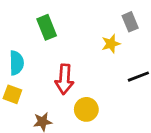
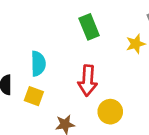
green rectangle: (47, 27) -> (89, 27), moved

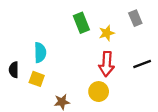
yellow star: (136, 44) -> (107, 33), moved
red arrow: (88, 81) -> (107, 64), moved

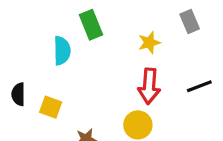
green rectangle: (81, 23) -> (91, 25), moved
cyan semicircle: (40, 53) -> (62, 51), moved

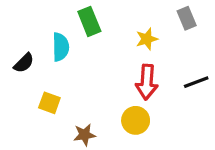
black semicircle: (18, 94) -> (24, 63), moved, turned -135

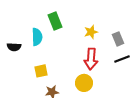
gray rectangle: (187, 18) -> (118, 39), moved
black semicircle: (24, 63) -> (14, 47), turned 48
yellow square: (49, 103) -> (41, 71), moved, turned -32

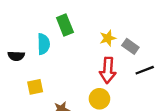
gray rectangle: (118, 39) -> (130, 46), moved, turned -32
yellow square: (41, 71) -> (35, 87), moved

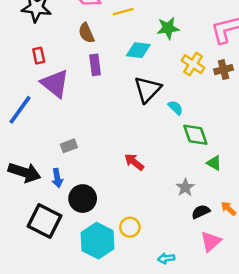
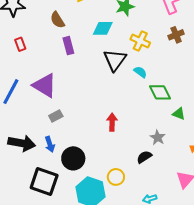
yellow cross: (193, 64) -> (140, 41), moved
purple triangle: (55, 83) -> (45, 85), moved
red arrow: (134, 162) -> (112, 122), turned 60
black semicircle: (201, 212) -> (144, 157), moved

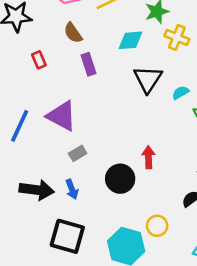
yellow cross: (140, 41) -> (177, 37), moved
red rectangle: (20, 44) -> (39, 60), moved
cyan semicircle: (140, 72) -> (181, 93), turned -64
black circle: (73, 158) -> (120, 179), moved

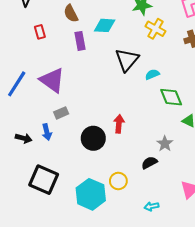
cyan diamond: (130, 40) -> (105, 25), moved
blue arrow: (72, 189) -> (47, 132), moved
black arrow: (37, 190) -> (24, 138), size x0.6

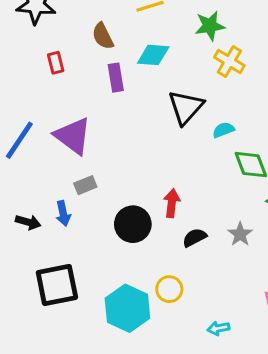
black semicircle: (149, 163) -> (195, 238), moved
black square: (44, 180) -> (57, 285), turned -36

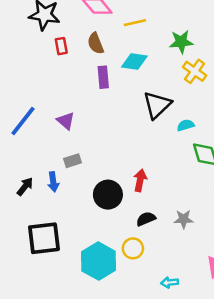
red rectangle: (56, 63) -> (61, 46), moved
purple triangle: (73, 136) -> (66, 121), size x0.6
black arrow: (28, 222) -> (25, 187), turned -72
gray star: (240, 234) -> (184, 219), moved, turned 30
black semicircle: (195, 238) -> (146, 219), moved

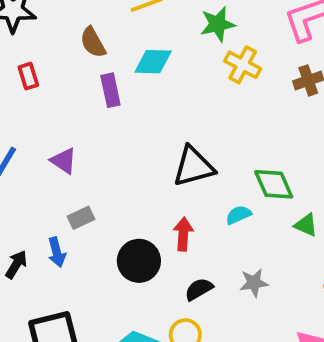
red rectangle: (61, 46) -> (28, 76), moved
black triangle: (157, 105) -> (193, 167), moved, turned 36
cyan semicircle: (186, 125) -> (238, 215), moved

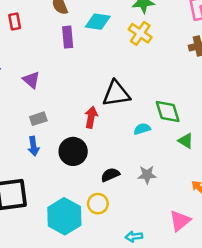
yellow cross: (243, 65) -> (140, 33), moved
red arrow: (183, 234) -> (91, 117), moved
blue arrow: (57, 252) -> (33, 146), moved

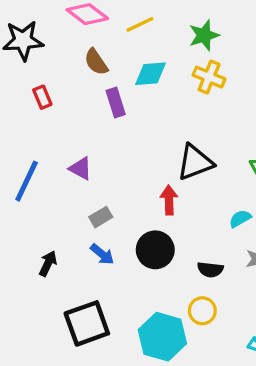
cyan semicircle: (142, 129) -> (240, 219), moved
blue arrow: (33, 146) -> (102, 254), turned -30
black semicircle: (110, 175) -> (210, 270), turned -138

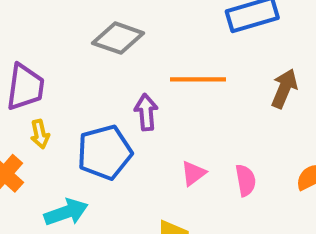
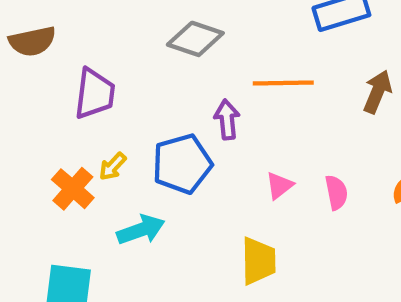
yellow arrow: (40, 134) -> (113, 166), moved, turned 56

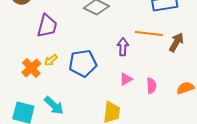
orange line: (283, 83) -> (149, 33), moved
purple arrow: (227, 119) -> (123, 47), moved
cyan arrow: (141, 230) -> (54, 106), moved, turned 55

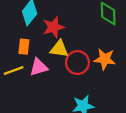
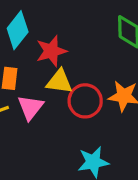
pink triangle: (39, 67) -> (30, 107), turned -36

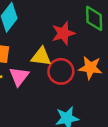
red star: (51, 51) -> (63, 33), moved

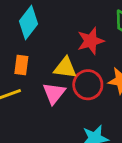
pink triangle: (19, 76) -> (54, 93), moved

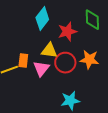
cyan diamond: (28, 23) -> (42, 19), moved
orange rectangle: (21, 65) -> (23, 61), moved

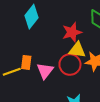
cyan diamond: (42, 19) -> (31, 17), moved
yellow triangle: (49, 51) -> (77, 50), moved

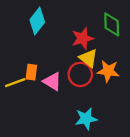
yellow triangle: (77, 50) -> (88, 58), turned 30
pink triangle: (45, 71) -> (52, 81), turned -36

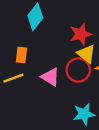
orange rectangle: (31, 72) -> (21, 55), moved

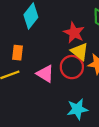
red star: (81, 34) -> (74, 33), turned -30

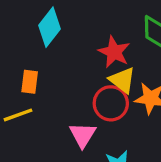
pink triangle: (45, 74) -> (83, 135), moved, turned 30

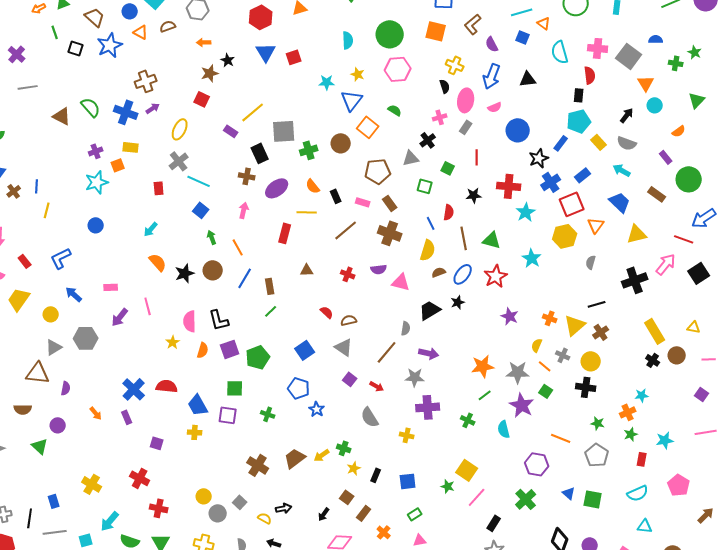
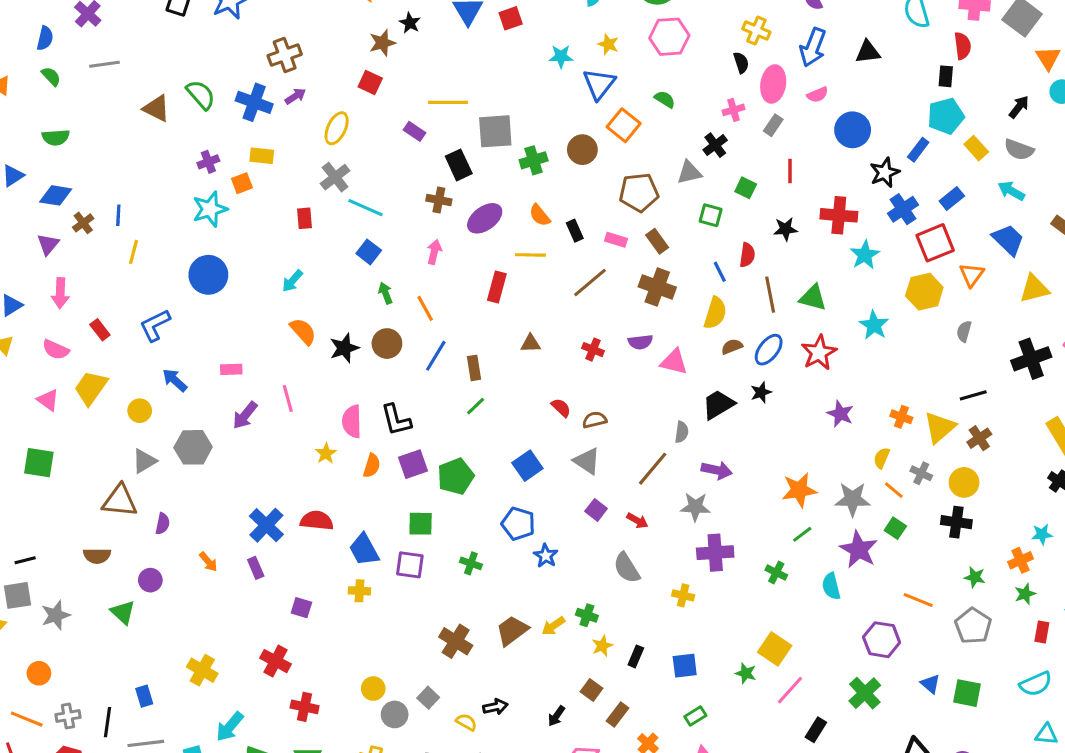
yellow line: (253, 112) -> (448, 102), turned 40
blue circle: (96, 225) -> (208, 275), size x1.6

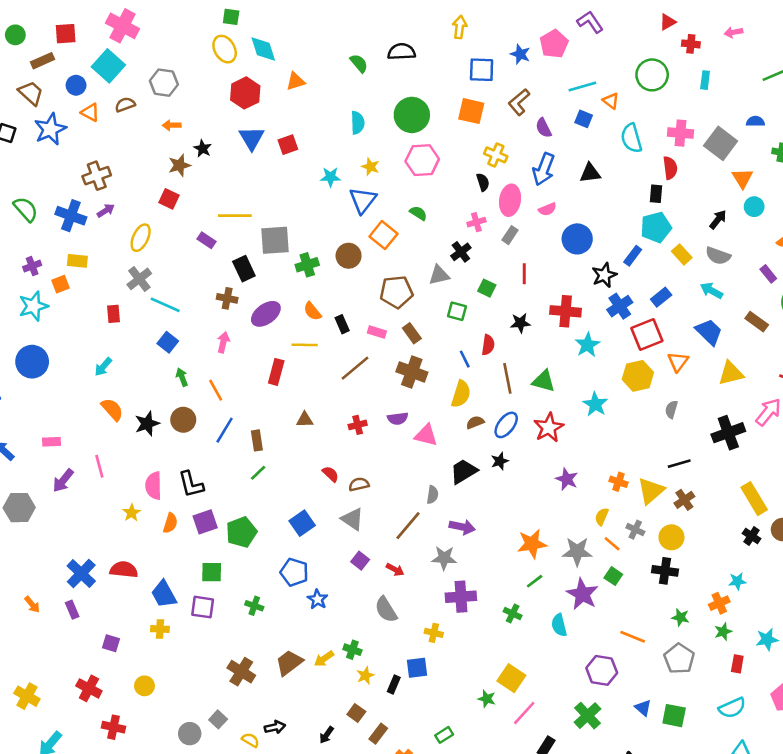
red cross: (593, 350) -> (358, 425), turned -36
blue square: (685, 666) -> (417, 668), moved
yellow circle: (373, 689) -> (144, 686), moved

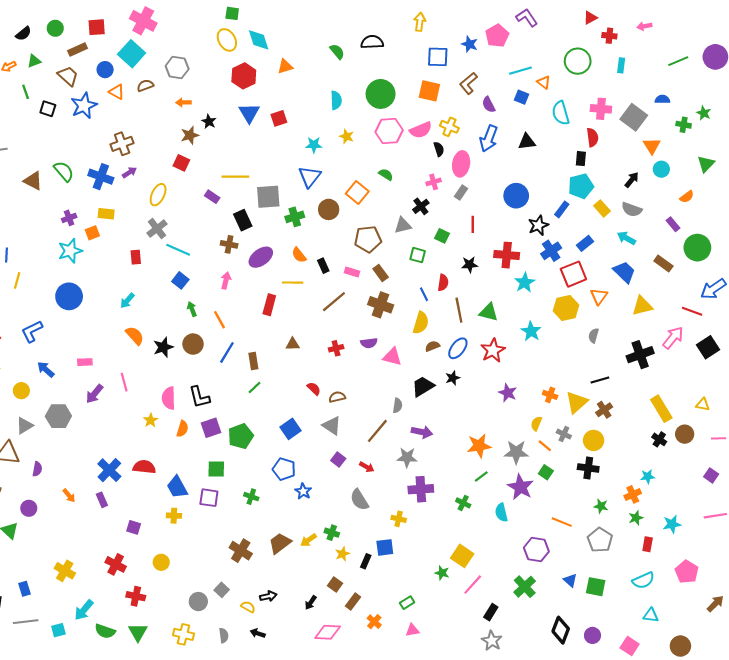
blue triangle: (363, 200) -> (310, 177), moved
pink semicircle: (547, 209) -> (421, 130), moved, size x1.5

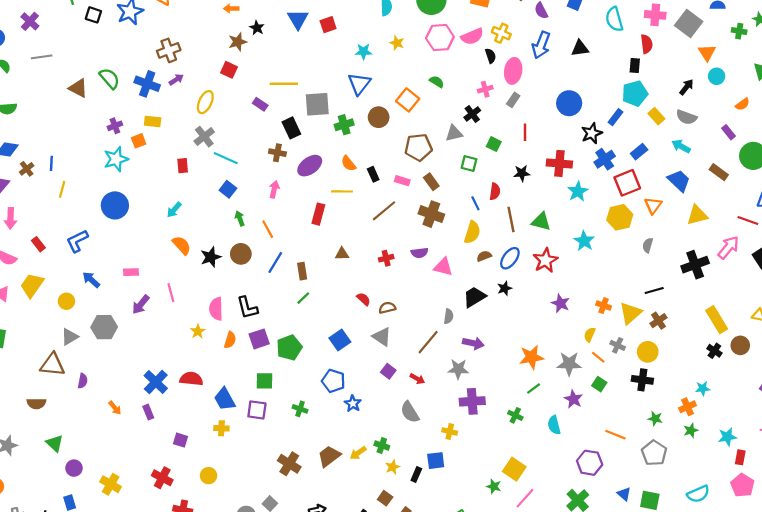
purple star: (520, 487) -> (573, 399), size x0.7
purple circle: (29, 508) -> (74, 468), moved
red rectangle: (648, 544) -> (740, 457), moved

====

* _How to complete this task_: Every line in the data that holds "cyan" should be copied out.

* _Task result_:
cyan semicircle: (40, 53) -> (62, 51), moved
cyan semicircle: (140, 72) -> (181, 93), turned -64
cyan diamond: (130, 40) -> (105, 25), moved
cyan semicircle: (186, 125) -> (238, 215), moved
cyan semicircle: (142, 129) -> (240, 219), moved
cyan arrow: (141, 230) -> (54, 106), moved, turned 55
cyan diamond: (28, 23) -> (42, 19), moved
cyan diamond: (42, 19) -> (31, 17), moved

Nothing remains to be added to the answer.